### Exercise
In the items below, copy the lines from the one containing "yellow star: moved 3 px left" through the one containing "yellow circle: moved 7 px left, 11 px down", with both end lines included. Leave the pictures out of your copy.

(Stored data entries)
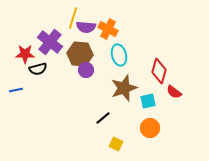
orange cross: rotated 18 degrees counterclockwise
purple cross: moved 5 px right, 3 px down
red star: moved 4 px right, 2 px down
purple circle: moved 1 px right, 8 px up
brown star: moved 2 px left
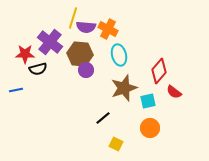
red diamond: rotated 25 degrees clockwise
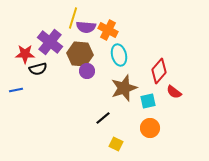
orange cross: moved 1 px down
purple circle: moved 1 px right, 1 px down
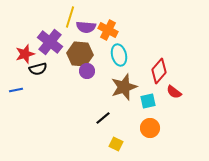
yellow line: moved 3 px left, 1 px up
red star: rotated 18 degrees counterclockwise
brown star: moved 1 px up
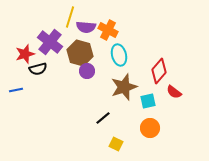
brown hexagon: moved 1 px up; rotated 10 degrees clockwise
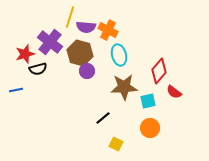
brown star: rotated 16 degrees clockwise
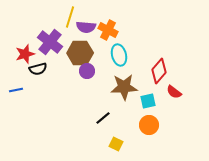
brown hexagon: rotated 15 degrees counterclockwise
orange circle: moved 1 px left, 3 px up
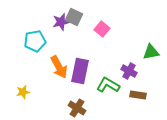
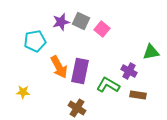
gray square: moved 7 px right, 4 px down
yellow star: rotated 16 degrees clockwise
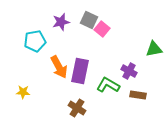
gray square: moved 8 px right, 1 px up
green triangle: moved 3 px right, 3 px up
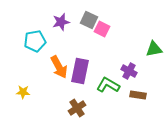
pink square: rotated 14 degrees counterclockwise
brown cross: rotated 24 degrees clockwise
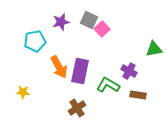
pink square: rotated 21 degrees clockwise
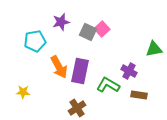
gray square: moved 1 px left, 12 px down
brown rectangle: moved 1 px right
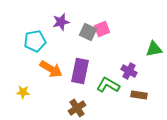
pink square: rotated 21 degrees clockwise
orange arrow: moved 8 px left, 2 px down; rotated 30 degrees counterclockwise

...

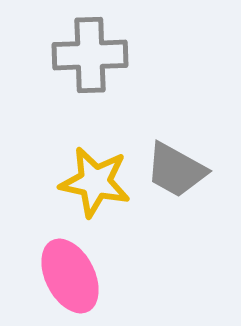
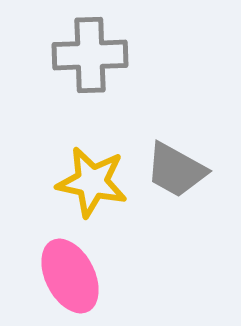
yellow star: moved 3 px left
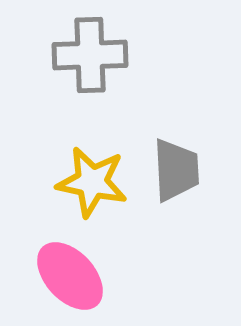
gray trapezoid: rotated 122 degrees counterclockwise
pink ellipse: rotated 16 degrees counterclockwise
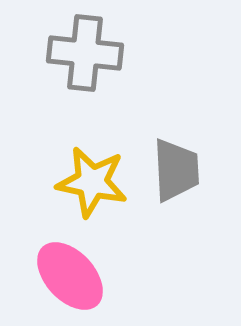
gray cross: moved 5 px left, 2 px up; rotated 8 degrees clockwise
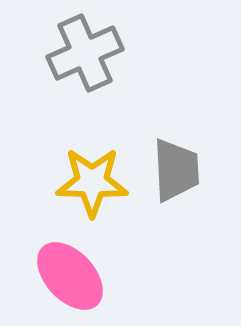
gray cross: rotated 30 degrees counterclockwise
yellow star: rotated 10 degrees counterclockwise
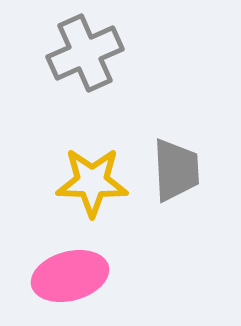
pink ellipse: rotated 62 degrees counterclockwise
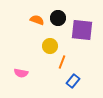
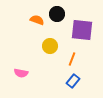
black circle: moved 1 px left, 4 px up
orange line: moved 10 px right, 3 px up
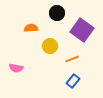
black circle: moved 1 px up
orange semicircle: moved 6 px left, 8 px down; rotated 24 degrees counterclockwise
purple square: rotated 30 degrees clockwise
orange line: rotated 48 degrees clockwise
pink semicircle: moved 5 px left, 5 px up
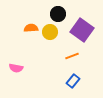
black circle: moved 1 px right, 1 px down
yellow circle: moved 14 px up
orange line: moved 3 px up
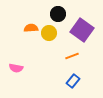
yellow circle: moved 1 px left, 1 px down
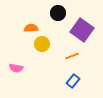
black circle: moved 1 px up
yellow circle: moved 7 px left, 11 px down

### The completed task
yellow star: moved 3 px left
gray trapezoid: rotated 122 degrees counterclockwise
pink ellipse: rotated 16 degrees counterclockwise
gray cross: moved 5 px left, 2 px up; rotated 8 degrees clockwise
gray cross: rotated 30 degrees counterclockwise
yellow star: rotated 10 degrees counterclockwise
pink ellipse: rotated 62 degrees counterclockwise
black circle: moved 1 px left, 4 px up
orange line: moved 10 px right, 3 px up
black circle: moved 1 px up
orange semicircle: moved 6 px left, 8 px down; rotated 24 degrees counterclockwise
purple square: rotated 30 degrees clockwise
orange line: rotated 48 degrees clockwise
pink semicircle: moved 5 px left, 5 px up
black circle: moved 1 px right, 1 px down
yellow circle: moved 14 px up
orange line: moved 3 px up
yellow circle: moved 1 px left, 1 px down
black circle: moved 1 px up
yellow circle: moved 7 px left, 11 px down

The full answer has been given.